Transcribe each record exactly; skip any picture.

** Available records follows **

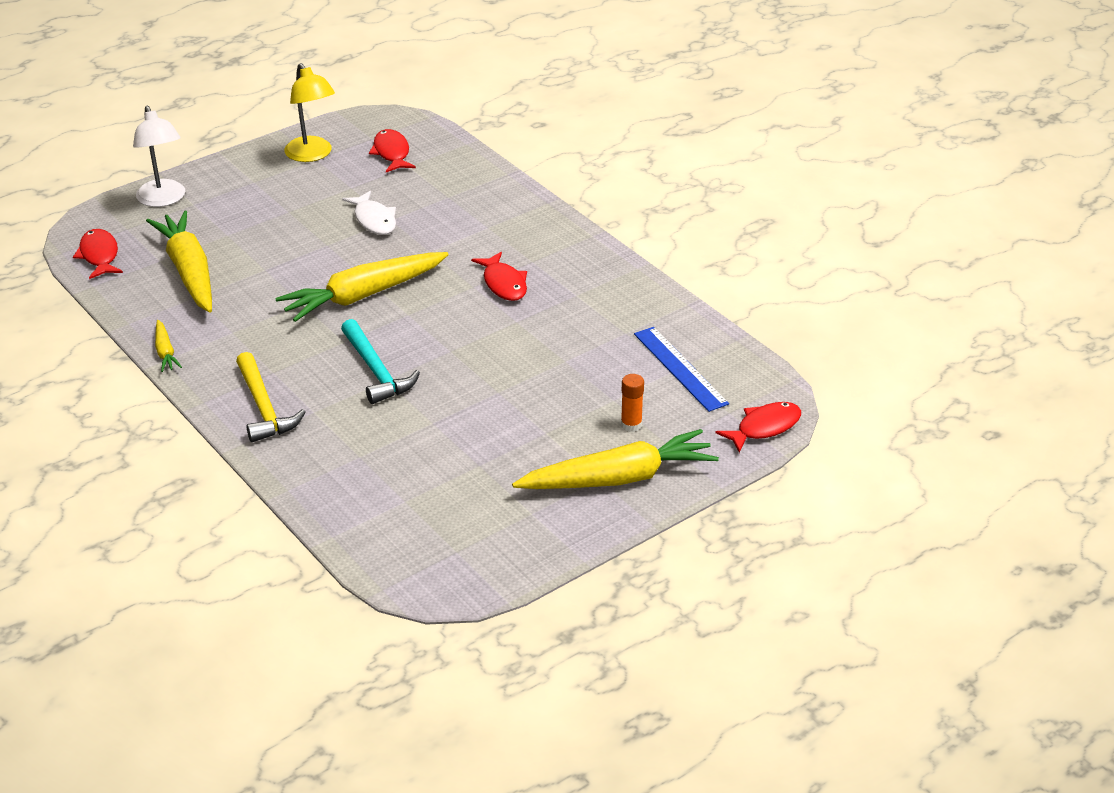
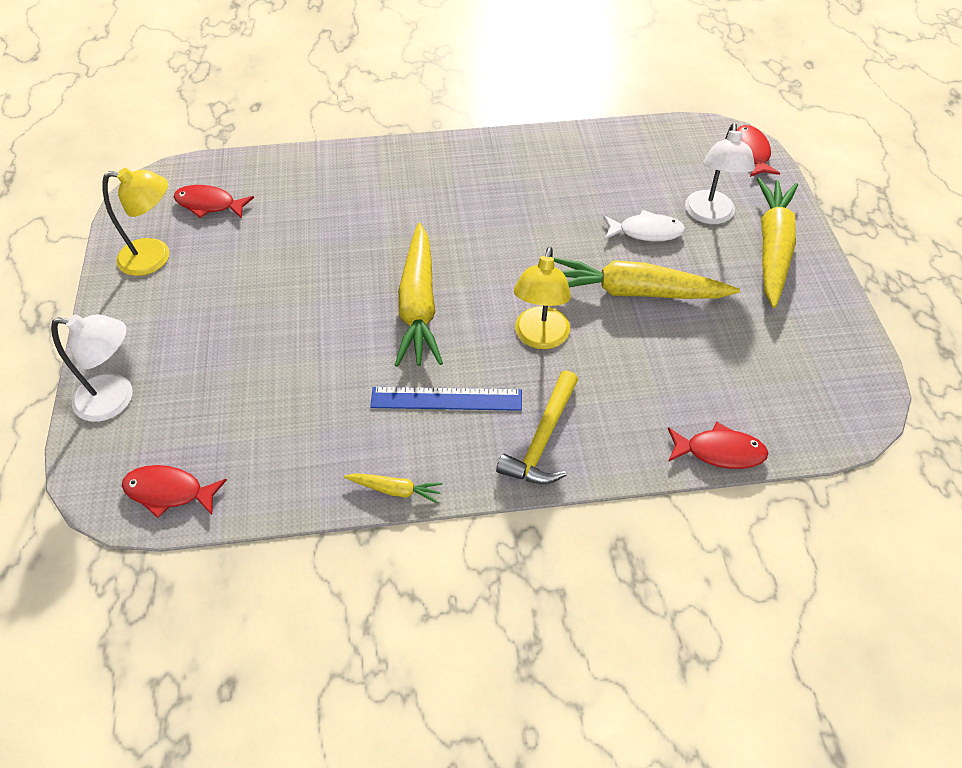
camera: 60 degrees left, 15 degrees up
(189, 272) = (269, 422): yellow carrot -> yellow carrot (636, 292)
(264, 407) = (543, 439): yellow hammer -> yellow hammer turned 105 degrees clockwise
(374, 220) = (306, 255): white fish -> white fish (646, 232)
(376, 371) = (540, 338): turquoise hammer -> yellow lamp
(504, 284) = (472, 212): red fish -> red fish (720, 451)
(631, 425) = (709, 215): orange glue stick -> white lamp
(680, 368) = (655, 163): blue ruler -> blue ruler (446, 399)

** End of Available records **

Finished exercise =>
camera: 60 degrees left, 15 degrees up
(189, 272) = (269, 422): yellow carrot -> yellow carrot (636, 292)
(264, 407) = (543, 439): yellow hammer -> yellow hammer turned 105 degrees clockwise
(374, 220) = (306, 255): white fish -> white fish (646, 232)
(376, 371) = (540, 338): turquoise hammer -> yellow lamp
(504, 284) = (472, 212): red fish -> red fish (720, 451)
(631, 425) = (709, 215): orange glue stick -> white lamp
(680, 368) = (655, 163): blue ruler -> blue ruler (446, 399)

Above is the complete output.